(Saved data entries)
[start]

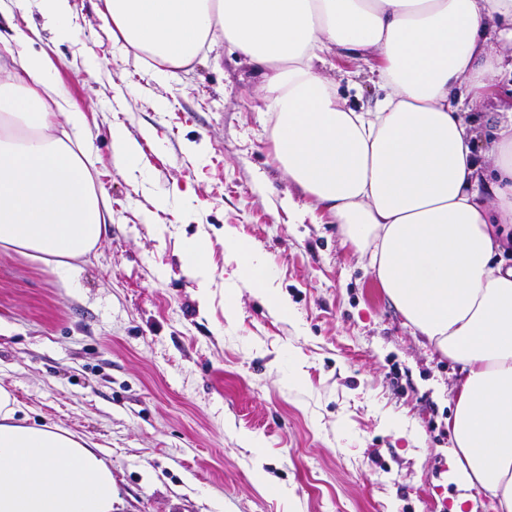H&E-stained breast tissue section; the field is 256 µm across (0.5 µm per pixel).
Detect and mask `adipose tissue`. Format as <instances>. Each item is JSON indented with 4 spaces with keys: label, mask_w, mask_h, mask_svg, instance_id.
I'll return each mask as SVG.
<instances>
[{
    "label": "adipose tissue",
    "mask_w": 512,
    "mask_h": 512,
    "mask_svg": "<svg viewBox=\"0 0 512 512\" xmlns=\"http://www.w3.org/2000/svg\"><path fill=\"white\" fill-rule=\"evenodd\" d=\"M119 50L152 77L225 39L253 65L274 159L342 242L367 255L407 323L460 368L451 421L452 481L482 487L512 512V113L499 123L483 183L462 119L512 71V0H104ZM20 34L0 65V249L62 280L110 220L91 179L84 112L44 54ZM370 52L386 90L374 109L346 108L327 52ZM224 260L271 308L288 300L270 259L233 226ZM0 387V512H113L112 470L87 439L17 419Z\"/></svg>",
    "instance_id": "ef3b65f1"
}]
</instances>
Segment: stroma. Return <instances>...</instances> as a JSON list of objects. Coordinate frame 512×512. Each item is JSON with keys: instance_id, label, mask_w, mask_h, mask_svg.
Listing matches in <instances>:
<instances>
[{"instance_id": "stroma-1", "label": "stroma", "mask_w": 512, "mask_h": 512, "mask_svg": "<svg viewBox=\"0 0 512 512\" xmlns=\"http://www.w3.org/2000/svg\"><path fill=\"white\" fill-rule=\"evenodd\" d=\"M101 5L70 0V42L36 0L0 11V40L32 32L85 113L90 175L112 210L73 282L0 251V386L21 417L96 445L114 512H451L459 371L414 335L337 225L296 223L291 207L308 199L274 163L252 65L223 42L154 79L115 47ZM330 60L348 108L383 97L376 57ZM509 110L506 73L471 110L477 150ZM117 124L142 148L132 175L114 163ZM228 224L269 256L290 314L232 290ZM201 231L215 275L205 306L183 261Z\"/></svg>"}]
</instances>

[end]

◆ AIM OF THE TASK
Everything from the line with "Detect and mask" through the last line of the material above should be echoed exactly, and nothing else.

◆ SOLUTION TO THIS PROBLEM
Detect and mask `adipose tissue`. Format as <instances>. Each item is JSON indented with 4 spaces with keys: label, mask_w, mask_h, mask_svg, instance_id.
I'll return each mask as SVG.
<instances>
[{
    "label": "adipose tissue",
    "mask_w": 512,
    "mask_h": 512,
    "mask_svg": "<svg viewBox=\"0 0 512 512\" xmlns=\"http://www.w3.org/2000/svg\"><path fill=\"white\" fill-rule=\"evenodd\" d=\"M119 50L152 77L225 39L253 65L274 159L342 242L367 255L407 323L460 368L451 421L452 481L482 487L512 512V113L499 123L483 183L462 119L512 71V0H104ZM20 34L0 65V249L62 280L110 220L91 179L84 112L44 54ZM370 52L386 90L374 109L346 108L327 52ZM224 260L271 308L288 300L270 259L233 226ZM0 387V512H113L112 470L87 439L17 419Z\"/></svg>",
    "instance_id": "ef3b65f1"
}]
</instances>
Segment: stroma. Return <instances>...</instances> as a JSON list of objects. Coordinate frame 512×512. Each item is JSON with keys: instance_id, label, mask_w, mask_h, mask_svg.
Listing matches in <instances>:
<instances>
[{"instance_id": "stroma-1", "label": "stroma", "mask_w": 512, "mask_h": 512, "mask_svg": "<svg viewBox=\"0 0 512 512\" xmlns=\"http://www.w3.org/2000/svg\"><path fill=\"white\" fill-rule=\"evenodd\" d=\"M101 5L70 0V42L36 0L0 11V40L32 32L85 113L90 175L112 210L73 282L0 251V386L21 417L96 445L114 512H451L459 371L414 335L337 225L296 223L291 207L308 199L274 163L252 65L223 42L154 79L115 47ZM330 60L348 108L383 97L376 57ZM509 110L506 73L471 110L477 150ZM117 124L142 148L132 175L114 163ZM228 224L269 256L290 314L232 290ZM201 231L215 275L205 306L183 261Z\"/></svg>"}]
</instances>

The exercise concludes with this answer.